_Colored object listings_
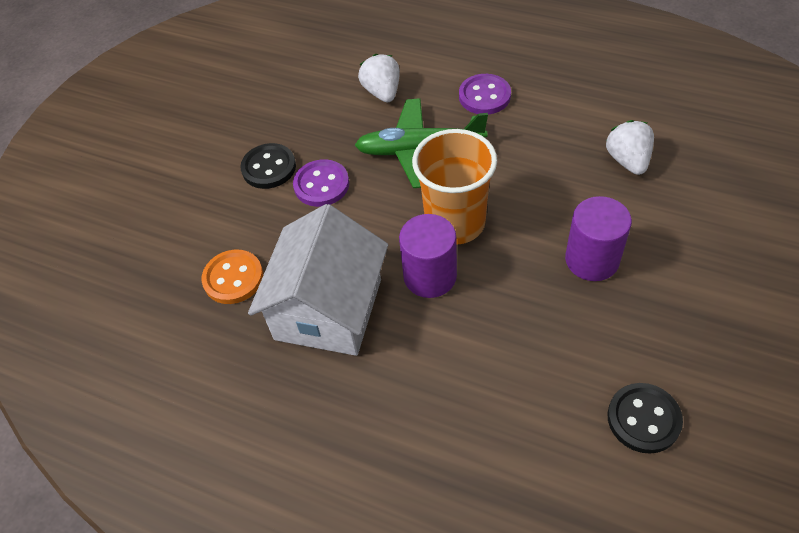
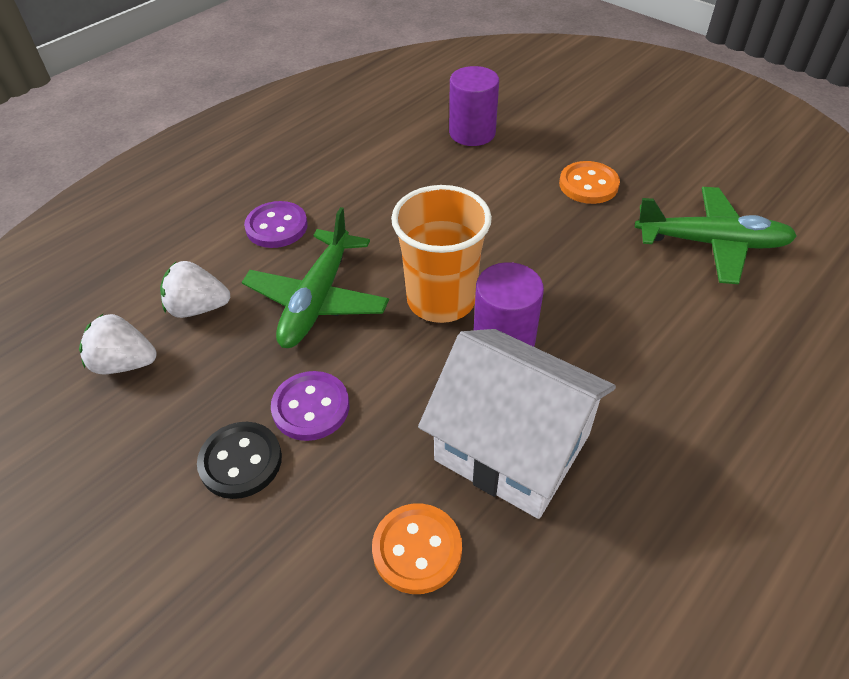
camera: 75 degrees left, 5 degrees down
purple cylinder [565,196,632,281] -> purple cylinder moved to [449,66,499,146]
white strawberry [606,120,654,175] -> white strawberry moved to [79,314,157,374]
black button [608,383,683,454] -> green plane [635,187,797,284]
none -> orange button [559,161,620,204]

_YOUR INSTRUCTIONS_
With the line containing "black button [608,383,683,454]" as the first and the last line of the data as the final one, copy every line between them exactly, those two included.

_RESPONSE_
black button [608,383,683,454] -> green plane [635,187,797,284]
none -> orange button [559,161,620,204]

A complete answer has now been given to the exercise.